> **WHAT YOU NEED TO DO**
Filter the material below so that only lines containing "purple" remain.

Segment Start: LISTED ENTRIES

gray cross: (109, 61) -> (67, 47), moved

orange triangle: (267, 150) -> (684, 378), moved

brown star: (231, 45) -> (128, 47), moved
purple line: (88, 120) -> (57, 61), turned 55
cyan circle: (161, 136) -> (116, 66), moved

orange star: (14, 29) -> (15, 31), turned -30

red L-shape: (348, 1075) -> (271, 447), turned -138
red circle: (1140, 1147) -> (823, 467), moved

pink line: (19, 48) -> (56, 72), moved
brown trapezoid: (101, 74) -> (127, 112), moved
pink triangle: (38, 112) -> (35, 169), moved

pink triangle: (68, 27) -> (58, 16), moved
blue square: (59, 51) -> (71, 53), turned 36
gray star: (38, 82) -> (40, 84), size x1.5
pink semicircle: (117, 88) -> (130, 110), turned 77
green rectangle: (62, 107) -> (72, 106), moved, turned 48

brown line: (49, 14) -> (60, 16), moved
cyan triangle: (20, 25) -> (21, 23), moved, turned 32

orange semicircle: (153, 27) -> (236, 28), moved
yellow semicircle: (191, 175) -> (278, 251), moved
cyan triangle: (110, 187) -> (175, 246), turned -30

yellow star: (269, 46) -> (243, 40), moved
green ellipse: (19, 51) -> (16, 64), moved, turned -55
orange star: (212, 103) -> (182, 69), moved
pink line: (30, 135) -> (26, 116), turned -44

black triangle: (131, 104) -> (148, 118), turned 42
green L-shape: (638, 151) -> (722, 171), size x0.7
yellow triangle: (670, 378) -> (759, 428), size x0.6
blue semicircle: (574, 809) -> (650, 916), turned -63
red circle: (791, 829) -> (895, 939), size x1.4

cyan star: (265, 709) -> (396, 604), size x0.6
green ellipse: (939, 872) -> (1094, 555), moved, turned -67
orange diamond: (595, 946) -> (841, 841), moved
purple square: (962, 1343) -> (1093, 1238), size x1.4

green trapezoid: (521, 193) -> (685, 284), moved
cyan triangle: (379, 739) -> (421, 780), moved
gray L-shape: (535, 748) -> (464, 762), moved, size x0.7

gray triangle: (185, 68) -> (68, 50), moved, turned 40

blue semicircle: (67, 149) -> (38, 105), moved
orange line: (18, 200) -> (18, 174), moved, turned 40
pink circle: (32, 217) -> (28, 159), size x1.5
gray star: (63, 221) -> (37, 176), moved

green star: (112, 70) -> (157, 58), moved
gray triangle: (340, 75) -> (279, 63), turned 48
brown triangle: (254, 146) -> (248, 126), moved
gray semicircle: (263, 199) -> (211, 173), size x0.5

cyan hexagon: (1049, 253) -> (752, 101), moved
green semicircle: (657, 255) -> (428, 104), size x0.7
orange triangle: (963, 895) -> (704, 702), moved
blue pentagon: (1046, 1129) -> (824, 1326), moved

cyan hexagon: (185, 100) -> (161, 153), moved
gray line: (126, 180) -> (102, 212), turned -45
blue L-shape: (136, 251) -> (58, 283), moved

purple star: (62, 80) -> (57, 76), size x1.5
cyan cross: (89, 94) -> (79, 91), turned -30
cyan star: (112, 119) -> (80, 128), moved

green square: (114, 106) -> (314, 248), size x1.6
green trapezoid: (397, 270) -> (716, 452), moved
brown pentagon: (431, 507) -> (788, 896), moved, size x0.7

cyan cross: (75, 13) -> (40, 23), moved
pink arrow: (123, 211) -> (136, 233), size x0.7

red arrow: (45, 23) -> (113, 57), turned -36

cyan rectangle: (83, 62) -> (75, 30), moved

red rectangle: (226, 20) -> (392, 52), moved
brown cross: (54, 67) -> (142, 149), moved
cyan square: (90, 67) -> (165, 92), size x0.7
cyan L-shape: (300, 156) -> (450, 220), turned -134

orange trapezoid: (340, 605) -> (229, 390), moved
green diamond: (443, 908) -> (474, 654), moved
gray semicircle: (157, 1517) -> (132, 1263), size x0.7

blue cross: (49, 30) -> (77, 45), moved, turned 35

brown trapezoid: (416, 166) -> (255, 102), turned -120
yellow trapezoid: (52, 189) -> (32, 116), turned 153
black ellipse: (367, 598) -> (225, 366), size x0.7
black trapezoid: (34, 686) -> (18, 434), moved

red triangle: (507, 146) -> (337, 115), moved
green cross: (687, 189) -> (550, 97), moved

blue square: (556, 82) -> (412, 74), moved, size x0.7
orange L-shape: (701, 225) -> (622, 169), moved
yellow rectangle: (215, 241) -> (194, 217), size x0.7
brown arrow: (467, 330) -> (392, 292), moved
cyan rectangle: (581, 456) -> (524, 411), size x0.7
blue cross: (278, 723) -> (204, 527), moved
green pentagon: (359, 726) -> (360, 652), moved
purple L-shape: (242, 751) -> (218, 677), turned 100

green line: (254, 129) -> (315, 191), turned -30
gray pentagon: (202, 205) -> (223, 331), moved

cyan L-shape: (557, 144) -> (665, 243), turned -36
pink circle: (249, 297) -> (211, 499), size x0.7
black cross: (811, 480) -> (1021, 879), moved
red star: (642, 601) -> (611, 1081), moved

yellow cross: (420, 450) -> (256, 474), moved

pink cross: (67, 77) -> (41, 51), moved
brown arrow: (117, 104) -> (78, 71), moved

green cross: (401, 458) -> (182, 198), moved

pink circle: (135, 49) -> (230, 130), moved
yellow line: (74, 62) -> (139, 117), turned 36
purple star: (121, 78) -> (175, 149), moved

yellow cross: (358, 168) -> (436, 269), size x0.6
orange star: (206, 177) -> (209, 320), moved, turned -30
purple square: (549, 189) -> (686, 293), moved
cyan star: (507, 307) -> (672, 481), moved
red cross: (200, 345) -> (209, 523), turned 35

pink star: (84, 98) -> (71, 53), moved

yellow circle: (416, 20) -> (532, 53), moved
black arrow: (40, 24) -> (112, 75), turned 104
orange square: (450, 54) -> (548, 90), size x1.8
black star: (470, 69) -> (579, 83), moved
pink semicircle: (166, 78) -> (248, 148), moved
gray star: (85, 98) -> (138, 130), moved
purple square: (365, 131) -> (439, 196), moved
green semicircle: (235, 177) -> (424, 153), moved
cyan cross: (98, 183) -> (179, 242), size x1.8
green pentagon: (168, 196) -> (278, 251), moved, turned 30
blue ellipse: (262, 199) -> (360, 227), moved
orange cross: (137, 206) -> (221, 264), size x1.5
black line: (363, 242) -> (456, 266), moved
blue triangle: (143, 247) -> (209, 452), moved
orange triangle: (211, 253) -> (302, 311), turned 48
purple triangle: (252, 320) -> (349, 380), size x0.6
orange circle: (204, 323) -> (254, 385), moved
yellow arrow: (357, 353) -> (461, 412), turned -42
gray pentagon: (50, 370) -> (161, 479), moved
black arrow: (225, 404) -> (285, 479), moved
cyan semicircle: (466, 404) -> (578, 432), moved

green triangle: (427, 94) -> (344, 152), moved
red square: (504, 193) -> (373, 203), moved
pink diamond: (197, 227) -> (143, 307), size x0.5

Segment End: LISTED ENTRIES

> **ANSWER TO THIS EXERCISE**
purple line: (88, 120) -> (57, 61), turned 55
purple square: (962, 1343) -> (1093, 1238), size x1.4
purple star: (62, 80) -> (57, 76), size x1.5
purple L-shape: (242, 751) -> (218, 677), turned 100
purple star: (121, 78) -> (175, 149), moved
purple square: (549, 189) -> (686, 293), moved
purple square: (365, 131) -> (439, 196), moved
purple triangle: (252, 320) -> (349, 380), size x0.6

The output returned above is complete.